ACTIVITY: Keep the wording of every entry exactly as it is while leaving the pictures out of your copy.

______

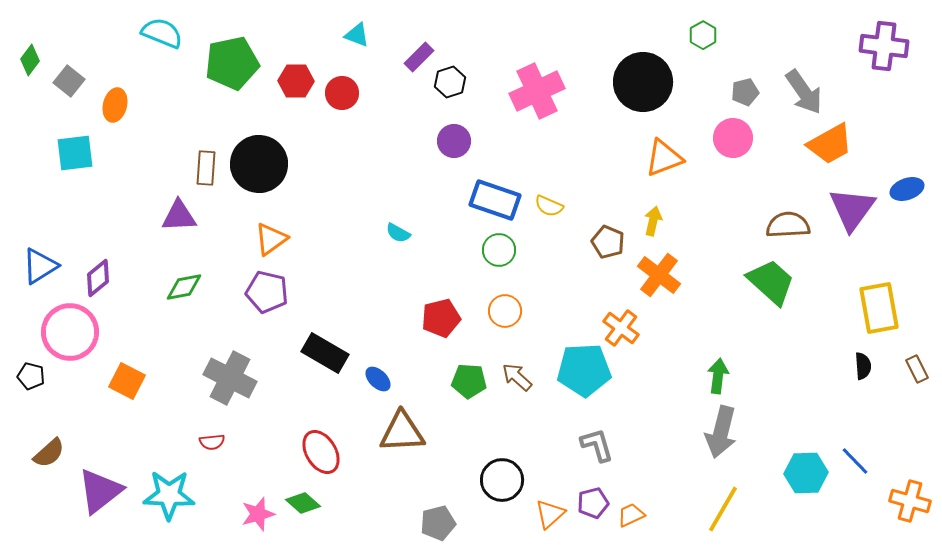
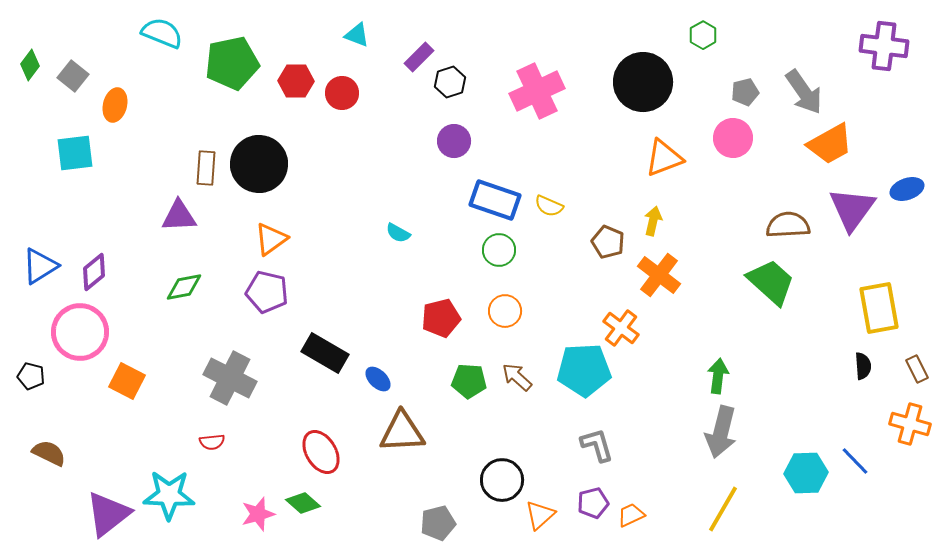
green diamond at (30, 60): moved 5 px down
gray square at (69, 81): moved 4 px right, 5 px up
purple diamond at (98, 278): moved 4 px left, 6 px up
pink circle at (70, 332): moved 10 px right
brown semicircle at (49, 453): rotated 112 degrees counterclockwise
purple triangle at (100, 491): moved 8 px right, 23 px down
orange cross at (910, 501): moved 77 px up
orange triangle at (550, 514): moved 10 px left, 1 px down
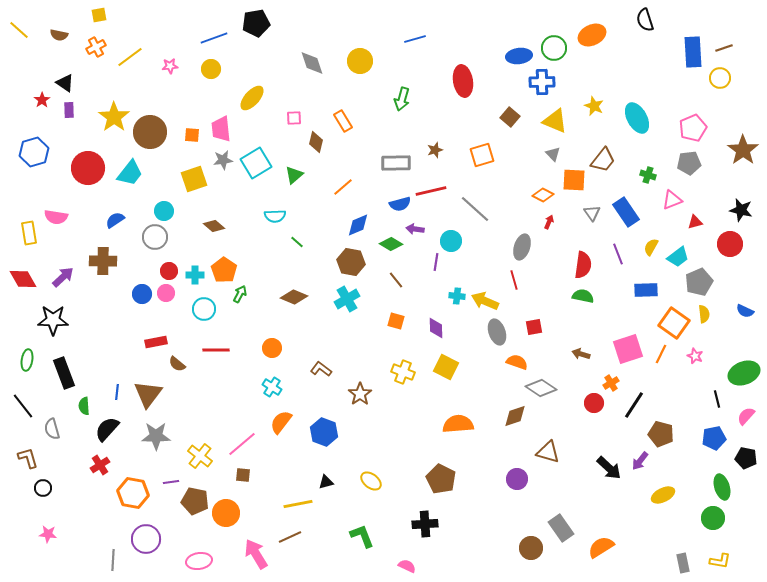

______

RESULT FOR THIS TASK:
green diamond at (30, 60): moved 5 px down
gray square at (69, 81): moved 4 px right, 5 px up
purple diamond at (98, 278): moved 4 px left, 6 px up
pink circle at (70, 332): moved 10 px right
brown semicircle at (49, 453): rotated 112 degrees counterclockwise
purple triangle at (100, 491): moved 8 px right, 23 px down
orange cross at (910, 501): moved 77 px up
orange triangle at (550, 514): moved 10 px left, 1 px down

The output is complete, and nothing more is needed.